→ **WORK ORDER**: Find the line in the data below that contains "(241, 171) = (199, 284): orange". Return that line and all the lines after it, unchanged.

→ **COLLECTED MATERIAL**:
== Segment start ==

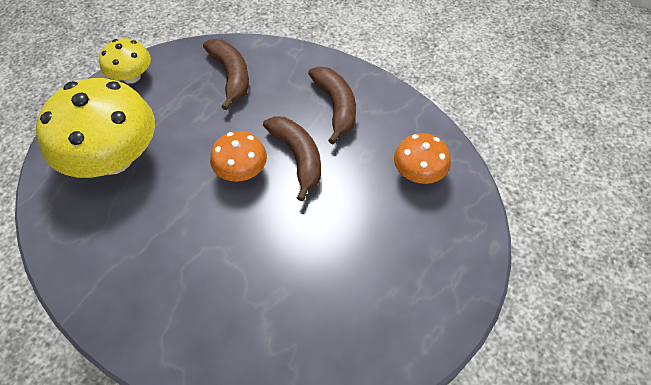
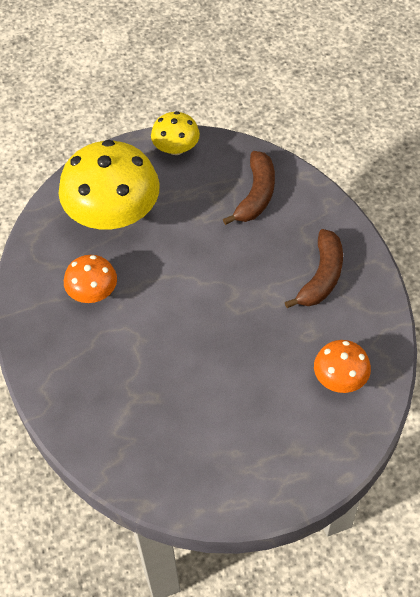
camera: 40 degrees right, 0 degrees up
(241, 171) = (199, 284): orange mushroom -> orange mushroom (93, 292)
(298, 157) = (252, 301): brown banana -> none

== Segment end ==

→ **EXERCISE RESPONSE**:
(241, 171) = (199, 284): orange mushroom -> orange mushroom (93, 292)
(298, 157) = (252, 301): brown banana -> none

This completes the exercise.